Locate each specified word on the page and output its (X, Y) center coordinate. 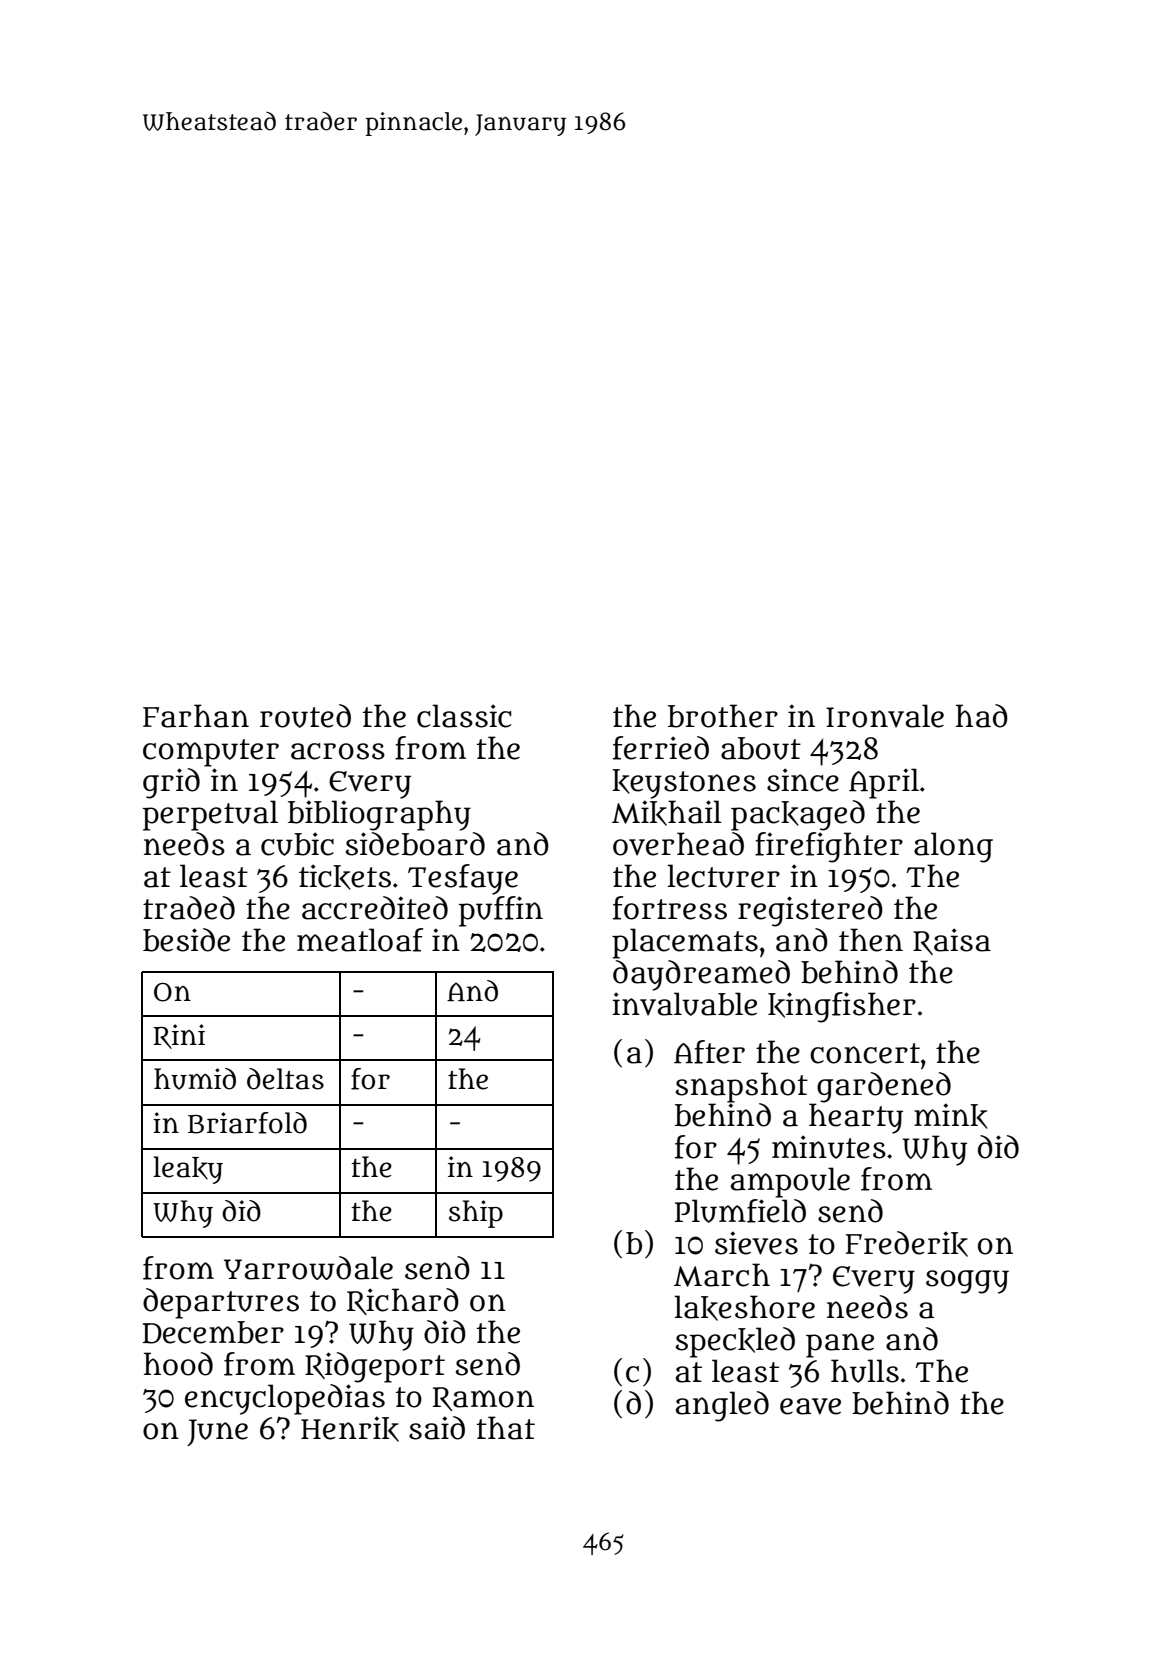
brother (723, 716)
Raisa (952, 941)
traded (189, 908)
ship (476, 1214)
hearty (856, 1118)
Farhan (196, 716)
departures (221, 1303)
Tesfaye (463, 879)
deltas (285, 1079)
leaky (188, 1170)
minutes (829, 1147)
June (217, 1432)
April (884, 783)
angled (722, 1406)
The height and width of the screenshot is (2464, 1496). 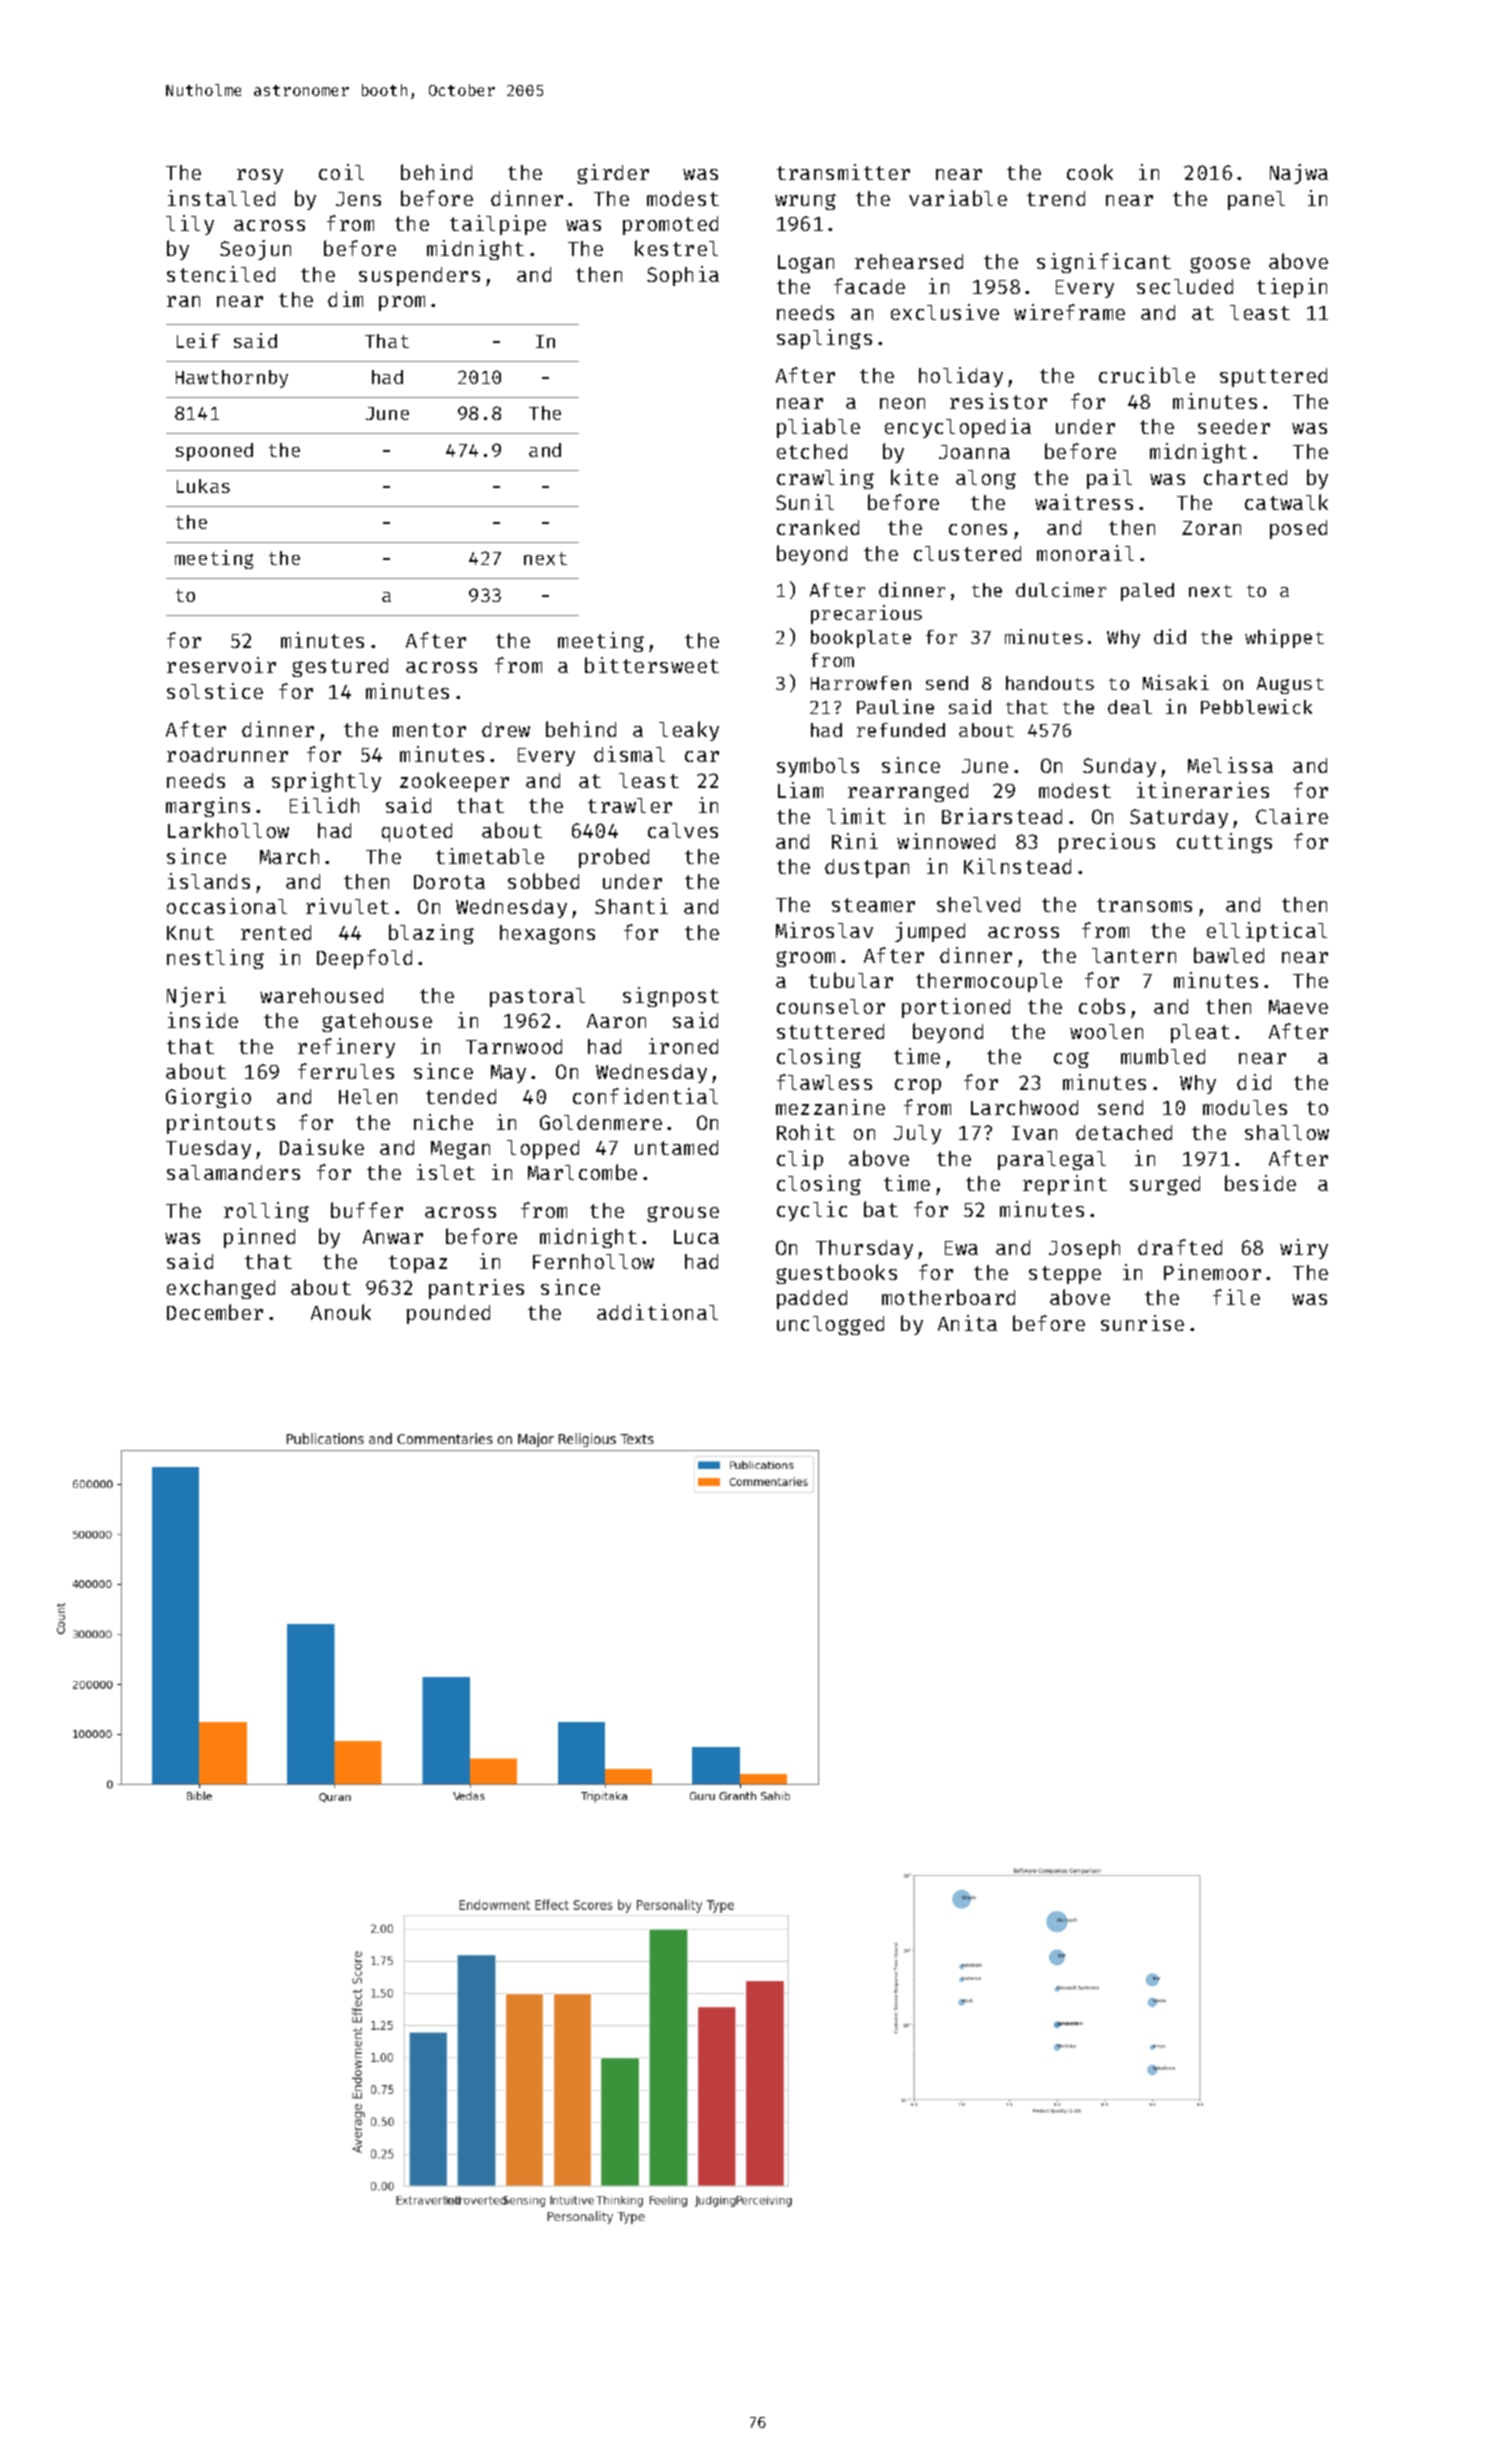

+ + + + + + +

- [JOB] Reproduce the data above line for line, without changing a word, and leave out the pictures.

- [OUTPUT FOR THIS EXERCISE]
Locate each specified word on the page and output its (X, Y) center coordinate. 
brother (723, 716)
Raisa (952, 941)
traded (189, 908)
ship (476, 1214)
hearty (856, 1118)
Farhan (196, 716)
departures (221, 1303)
Tesfaye (463, 879)
deltas (285, 1079)
leaky (188, 1170)
minutes (829, 1147)
June (217, 1432)
April (884, 783)
angled (722, 1406)
The height and width of the screenshot is (2464, 1496). 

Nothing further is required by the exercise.